(Object tracking records)
=== Section Start ===

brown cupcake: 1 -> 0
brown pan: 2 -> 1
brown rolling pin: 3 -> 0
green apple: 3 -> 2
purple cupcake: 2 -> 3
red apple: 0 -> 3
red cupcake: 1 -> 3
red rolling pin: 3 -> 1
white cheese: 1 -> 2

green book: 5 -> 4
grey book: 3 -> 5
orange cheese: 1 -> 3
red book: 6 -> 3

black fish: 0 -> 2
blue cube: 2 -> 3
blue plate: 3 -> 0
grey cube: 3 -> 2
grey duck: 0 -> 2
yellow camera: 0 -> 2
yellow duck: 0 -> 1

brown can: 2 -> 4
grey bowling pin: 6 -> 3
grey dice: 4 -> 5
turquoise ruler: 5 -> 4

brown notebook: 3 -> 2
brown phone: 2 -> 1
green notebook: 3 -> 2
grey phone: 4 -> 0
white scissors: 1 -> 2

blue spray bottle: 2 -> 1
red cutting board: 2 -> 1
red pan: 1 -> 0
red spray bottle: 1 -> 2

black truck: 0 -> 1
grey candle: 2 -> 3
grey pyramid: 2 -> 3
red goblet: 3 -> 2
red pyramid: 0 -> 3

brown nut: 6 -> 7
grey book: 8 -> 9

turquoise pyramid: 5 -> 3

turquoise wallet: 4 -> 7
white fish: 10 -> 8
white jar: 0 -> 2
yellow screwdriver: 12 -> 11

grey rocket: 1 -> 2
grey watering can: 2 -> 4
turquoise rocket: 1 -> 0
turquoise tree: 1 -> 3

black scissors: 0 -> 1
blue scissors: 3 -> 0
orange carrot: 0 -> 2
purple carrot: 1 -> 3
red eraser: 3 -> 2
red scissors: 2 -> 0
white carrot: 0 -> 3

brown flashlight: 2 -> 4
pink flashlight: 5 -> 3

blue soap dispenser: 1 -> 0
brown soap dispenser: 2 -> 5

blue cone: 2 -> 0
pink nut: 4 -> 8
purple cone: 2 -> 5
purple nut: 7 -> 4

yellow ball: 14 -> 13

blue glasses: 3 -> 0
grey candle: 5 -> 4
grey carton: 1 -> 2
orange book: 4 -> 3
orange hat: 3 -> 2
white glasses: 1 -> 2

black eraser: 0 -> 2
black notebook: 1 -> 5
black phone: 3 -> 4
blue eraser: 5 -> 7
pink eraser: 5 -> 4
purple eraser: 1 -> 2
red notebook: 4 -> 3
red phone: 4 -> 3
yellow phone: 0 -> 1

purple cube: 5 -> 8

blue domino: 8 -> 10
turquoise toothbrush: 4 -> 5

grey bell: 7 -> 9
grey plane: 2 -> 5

=== Section End ===

### REQUIREMENT
Write down exactly the span of lines above from the one containing "blue spray bottle: 2 -> 1" to the one containing "white jar: 0 -> 2", both ends included.

### SOLUTION TO THIS TASK
blue spray bottle: 2 -> 1
red cutting board: 2 -> 1
red pan: 1 -> 0
red spray bottle: 1 -> 2

black truck: 0 -> 1
grey candle: 2 -> 3
grey pyramid: 2 -> 3
red goblet: 3 -> 2
red pyramid: 0 -> 3

brown nut: 6 -> 7
grey book: 8 -> 9

turquoise pyramid: 5 -> 3

turquoise wallet: 4 -> 7
white fish: 10 -> 8
white jar: 0 -> 2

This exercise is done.